::: DATA FOR REVIEW :::

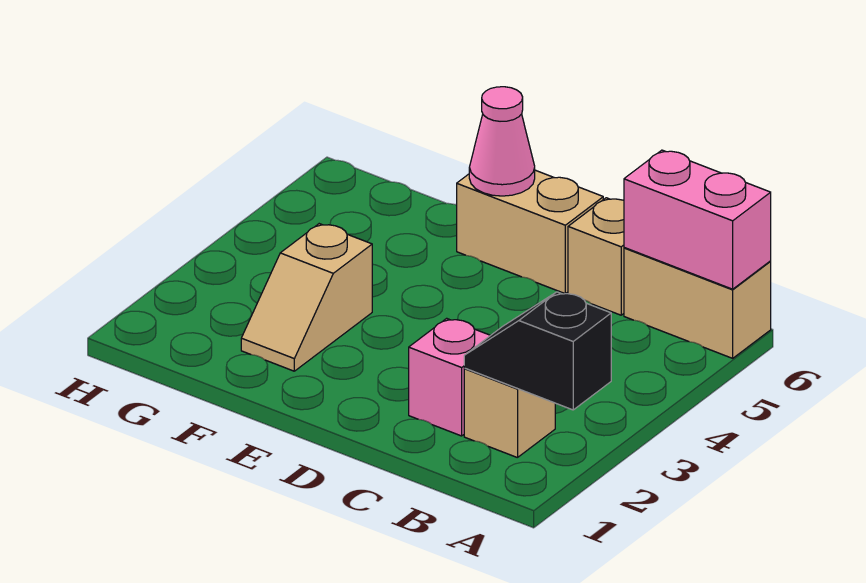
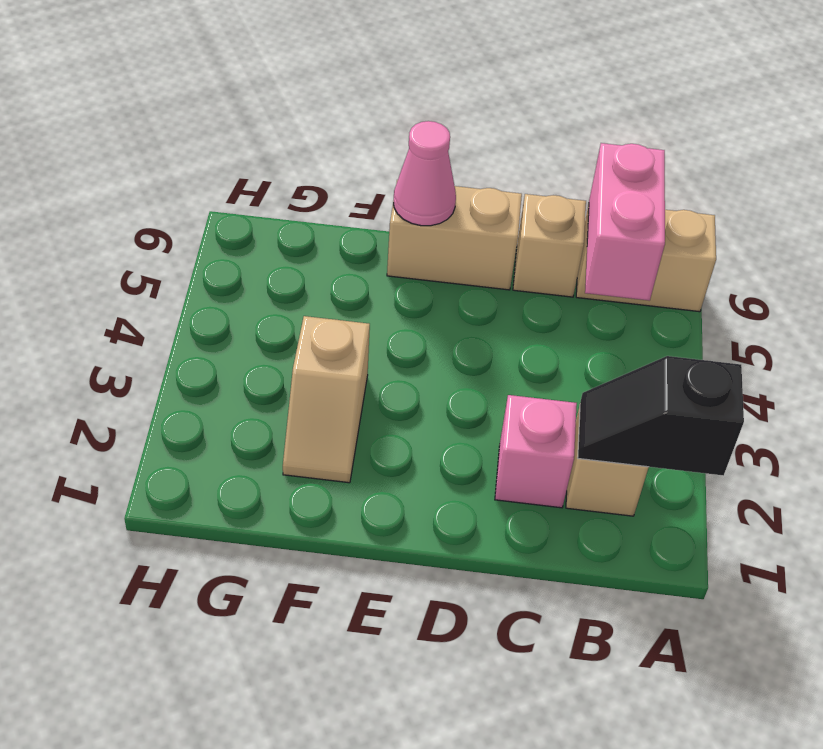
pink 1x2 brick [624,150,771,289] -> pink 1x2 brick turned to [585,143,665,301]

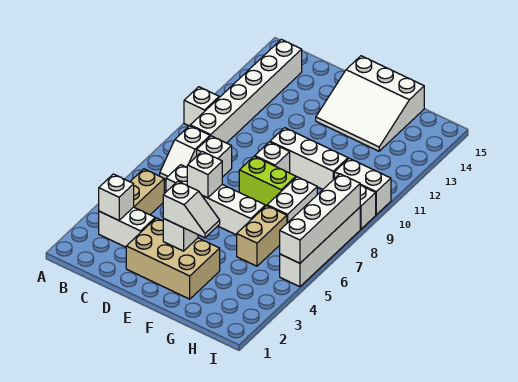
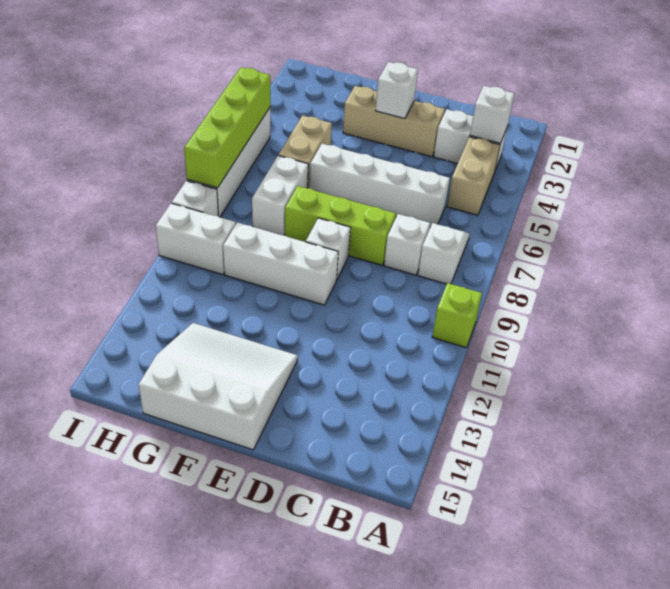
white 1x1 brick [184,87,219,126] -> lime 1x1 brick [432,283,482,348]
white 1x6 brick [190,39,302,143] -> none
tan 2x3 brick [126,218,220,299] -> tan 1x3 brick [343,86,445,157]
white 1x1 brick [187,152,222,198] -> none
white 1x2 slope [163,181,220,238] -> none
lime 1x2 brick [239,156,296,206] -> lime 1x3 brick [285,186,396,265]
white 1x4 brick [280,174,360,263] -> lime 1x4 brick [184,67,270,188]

:::
::: DATA FOR REVIEW :::

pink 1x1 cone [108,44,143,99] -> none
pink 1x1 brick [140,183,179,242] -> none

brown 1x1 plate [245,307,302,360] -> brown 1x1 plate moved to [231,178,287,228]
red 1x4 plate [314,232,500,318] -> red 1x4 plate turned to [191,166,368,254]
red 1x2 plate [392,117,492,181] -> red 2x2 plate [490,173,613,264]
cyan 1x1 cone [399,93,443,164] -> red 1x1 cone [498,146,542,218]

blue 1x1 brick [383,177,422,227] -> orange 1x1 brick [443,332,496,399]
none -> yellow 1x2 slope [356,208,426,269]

:::

EXERCISE DIRECTIONS: From the entries above, copy every line that holds the word "lime".

EXPECTED ANSWER:
white 1x1 brick [184,87,219,126] -> lime 1x1 brick [432,283,482,348]
lime 1x2 brick [239,156,296,206] -> lime 1x3 brick [285,186,396,265]
white 1x4 brick [280,174,360,263] -> lime 1x4 brick [184,67,270,188]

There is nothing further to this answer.